- [Records for this exercise]:
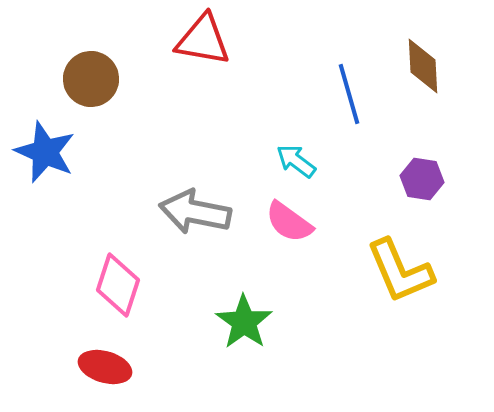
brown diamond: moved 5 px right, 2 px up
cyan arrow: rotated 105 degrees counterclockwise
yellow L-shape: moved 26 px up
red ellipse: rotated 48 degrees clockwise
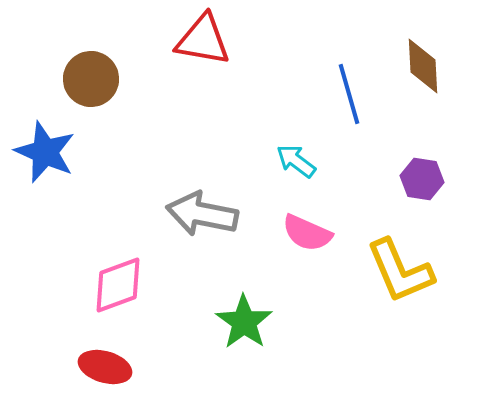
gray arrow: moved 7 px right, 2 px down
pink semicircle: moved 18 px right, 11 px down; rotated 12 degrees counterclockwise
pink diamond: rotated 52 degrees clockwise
...
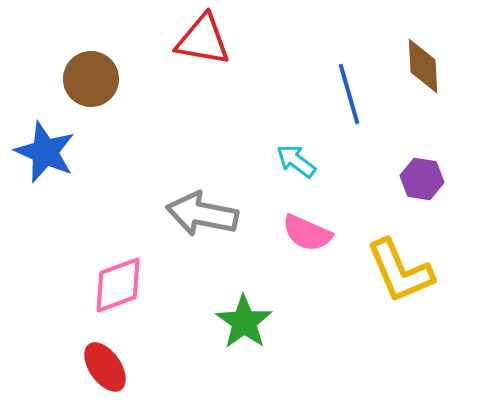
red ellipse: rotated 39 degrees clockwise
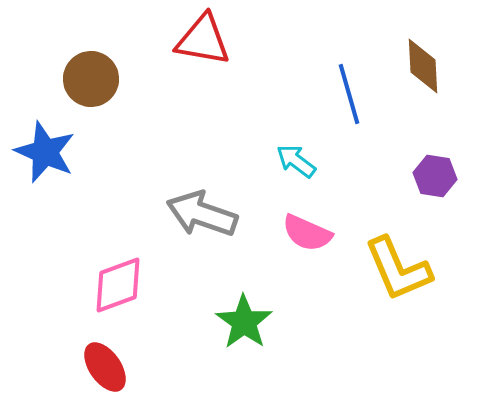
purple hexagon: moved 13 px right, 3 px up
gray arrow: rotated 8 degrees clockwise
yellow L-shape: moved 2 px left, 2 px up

- [Directions for this task]: Copy out, unchanged, the lines in the items above from the one containing "brown diamond: moved 5 px right, 2 px up" through the one containing "red ellipse: rotated 48 degrees clockwise".

- [Output of the task]:
brown diamond: moved 5 px right, 2 px up
cyan arrow: rotated 105 degrees counterclockwise
yellow L-shape: moved 26 px up
red ellipse: rotated 48 degrees clockwise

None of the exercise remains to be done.